(Change detection data)
════════════════

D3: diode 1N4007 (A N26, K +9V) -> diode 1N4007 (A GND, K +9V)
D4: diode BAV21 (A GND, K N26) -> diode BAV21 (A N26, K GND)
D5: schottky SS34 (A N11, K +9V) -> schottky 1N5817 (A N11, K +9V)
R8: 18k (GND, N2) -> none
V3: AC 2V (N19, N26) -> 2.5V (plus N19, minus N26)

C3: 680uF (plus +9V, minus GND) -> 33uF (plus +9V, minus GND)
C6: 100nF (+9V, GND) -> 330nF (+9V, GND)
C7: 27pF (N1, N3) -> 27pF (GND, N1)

════════════════

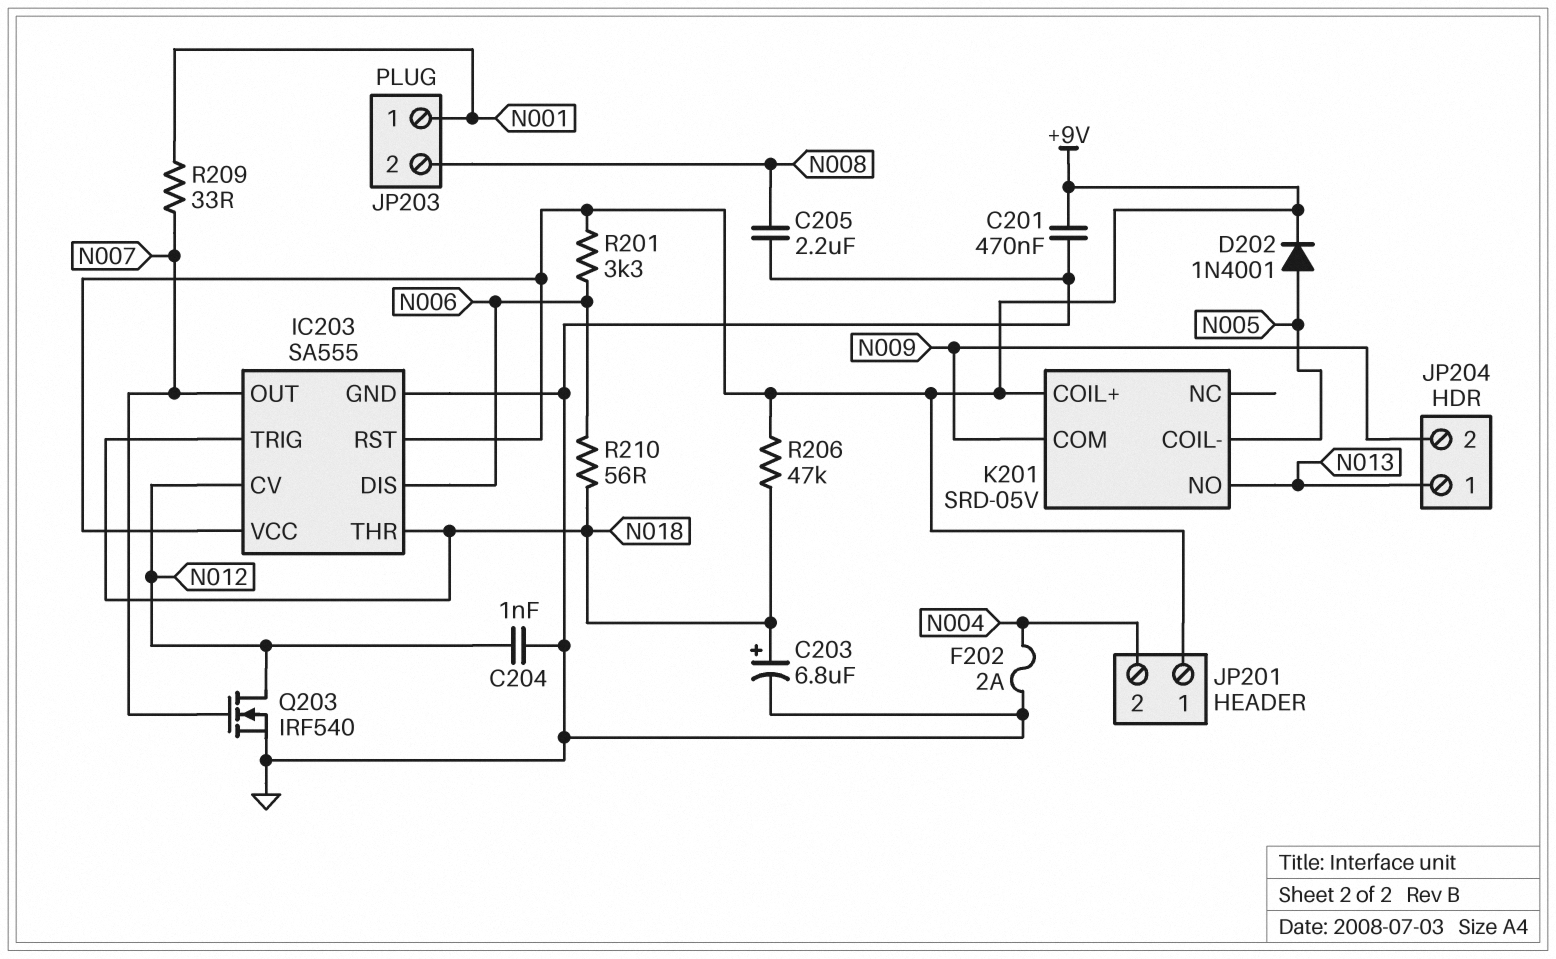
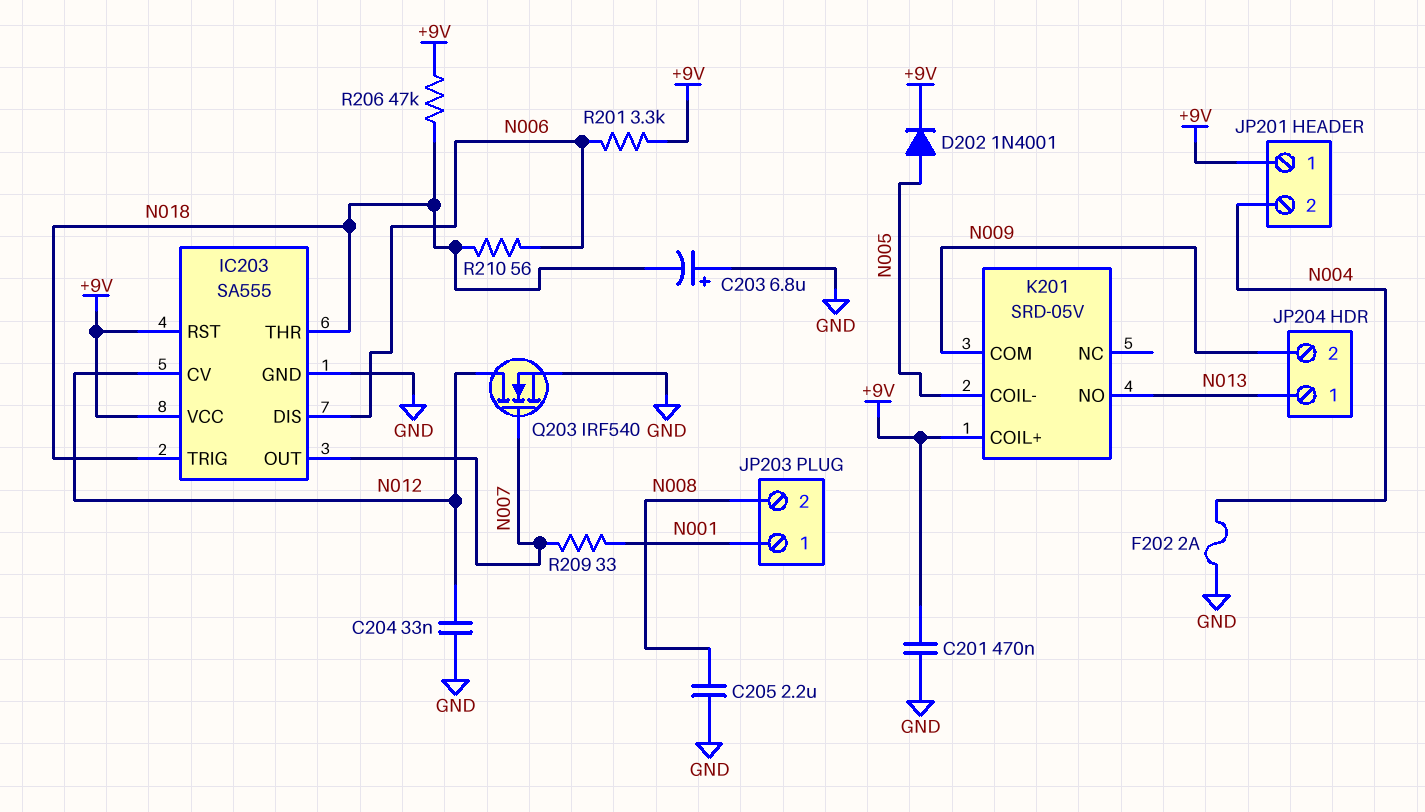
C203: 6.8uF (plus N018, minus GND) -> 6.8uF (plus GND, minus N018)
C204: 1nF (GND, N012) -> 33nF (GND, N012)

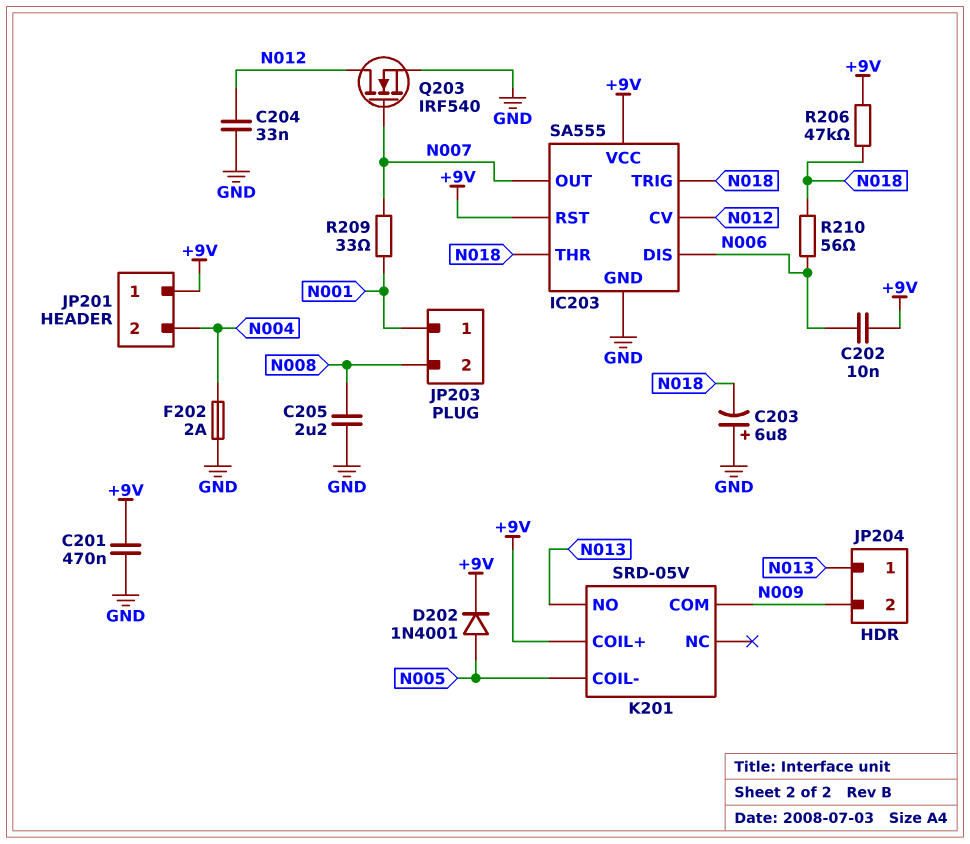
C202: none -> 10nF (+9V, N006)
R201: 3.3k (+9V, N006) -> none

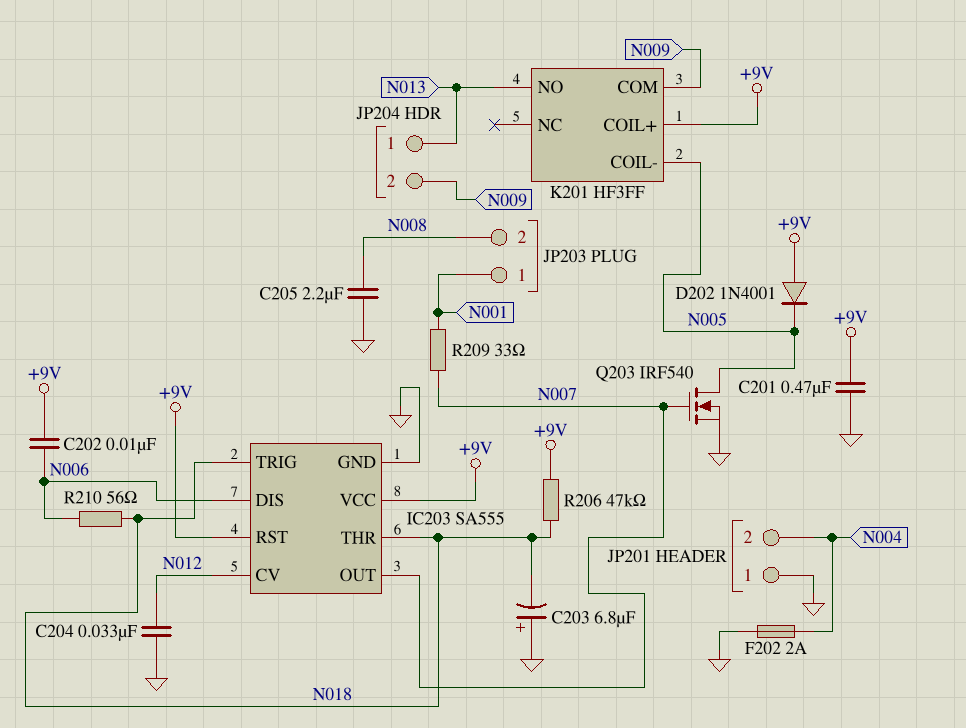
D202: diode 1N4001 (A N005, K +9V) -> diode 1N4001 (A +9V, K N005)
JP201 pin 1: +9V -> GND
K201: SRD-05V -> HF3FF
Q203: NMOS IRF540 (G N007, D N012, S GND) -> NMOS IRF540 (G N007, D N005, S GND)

════════════════

Filter the records above for "diode" and copy every matching line.

D3: diode 1N4007 (A N26, K +9V) -> diode 1N4007 (A GND, K +9V)
D4: diode BAV21 (A GND, K N26) -> diode BAV21 (A N26, K GND)
D202: diode 1N4001 (A N005, K +9V) -> diode 1N4001 (A +9V, K N005)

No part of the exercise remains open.